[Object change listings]

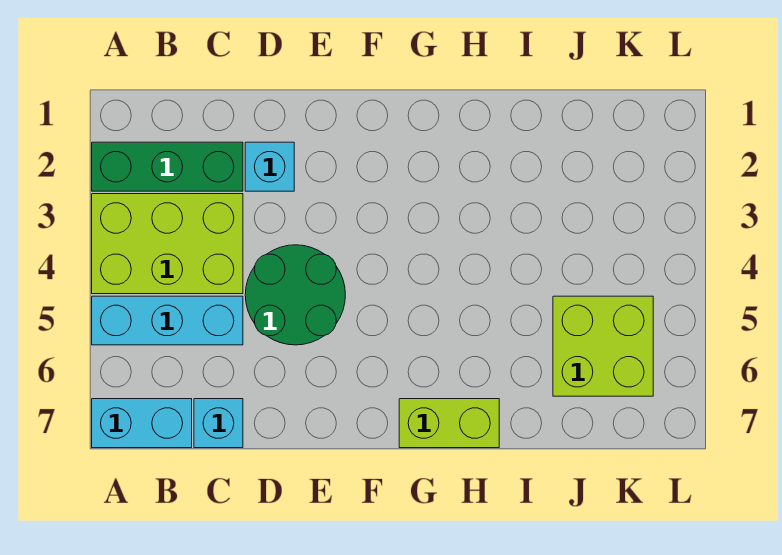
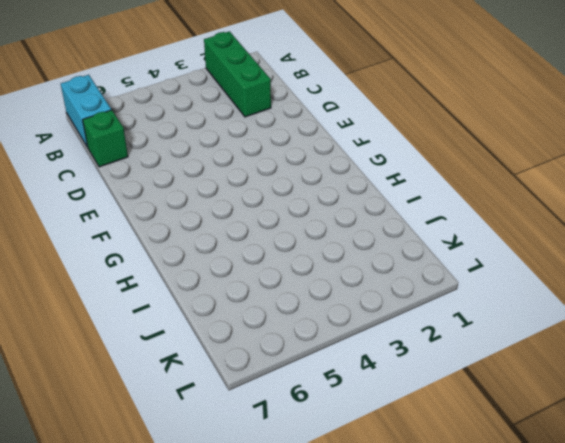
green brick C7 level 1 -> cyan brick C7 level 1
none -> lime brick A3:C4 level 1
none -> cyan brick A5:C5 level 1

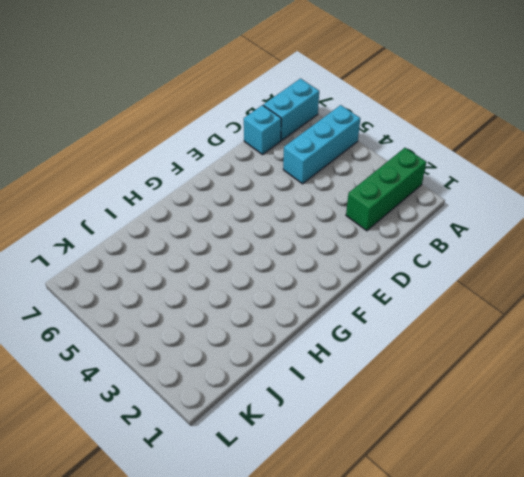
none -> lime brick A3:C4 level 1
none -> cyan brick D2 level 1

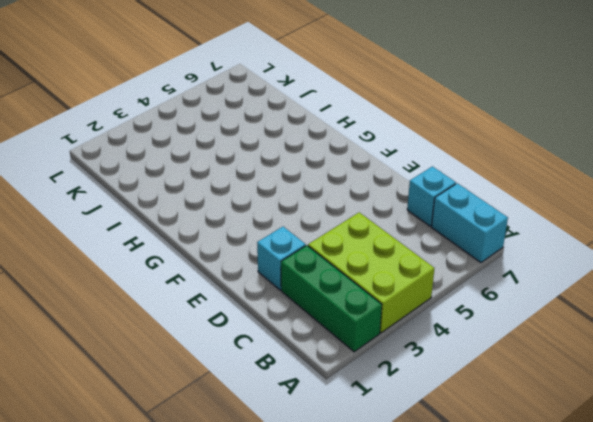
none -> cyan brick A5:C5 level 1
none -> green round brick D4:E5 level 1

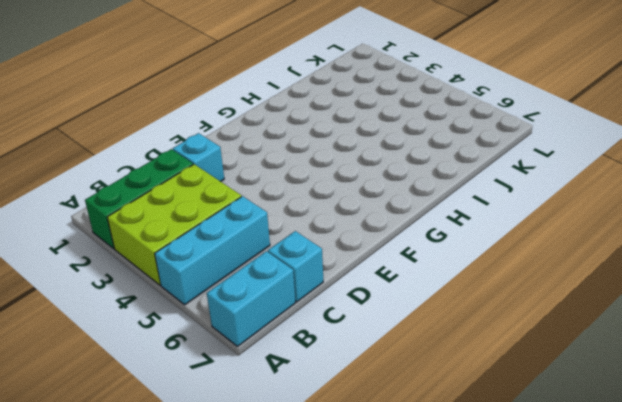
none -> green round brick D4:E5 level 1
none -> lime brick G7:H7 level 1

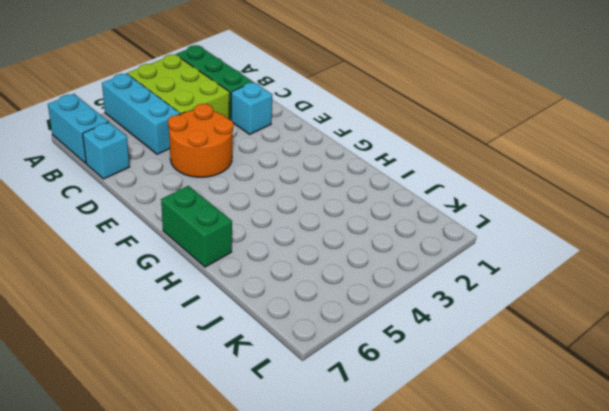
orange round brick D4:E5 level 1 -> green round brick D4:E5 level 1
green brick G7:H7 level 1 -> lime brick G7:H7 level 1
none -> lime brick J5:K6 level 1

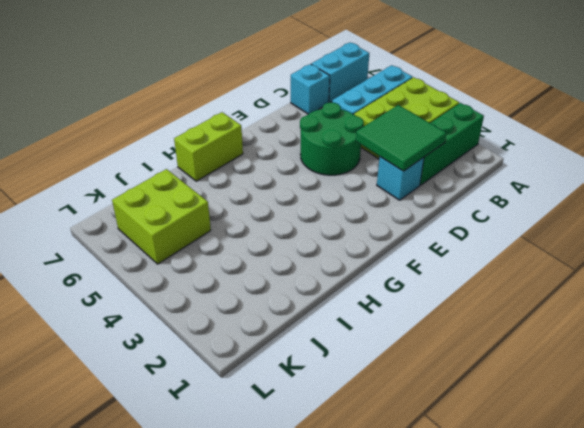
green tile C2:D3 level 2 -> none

...

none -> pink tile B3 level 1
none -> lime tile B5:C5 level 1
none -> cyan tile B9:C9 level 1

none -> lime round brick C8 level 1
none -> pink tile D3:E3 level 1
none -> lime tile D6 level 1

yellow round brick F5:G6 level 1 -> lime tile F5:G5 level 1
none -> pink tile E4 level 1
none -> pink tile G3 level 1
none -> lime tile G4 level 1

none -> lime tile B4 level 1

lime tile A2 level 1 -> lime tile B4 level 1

DIRECTIONS FOR THIS TASK | Look through the records above and please copy every line in which the string "round" occurs.

TASK SOLUTION |
none -> green round brick D4:E5 level 1
none -> green round brick D4:E5 level 1
orange round brick D4:E5 level 1 -> green round brick D4:E5 level 1
none -> lime round brick C8 level 1
yellow round brick F5:G6 level 1 -> lime tile F5:G5 level 1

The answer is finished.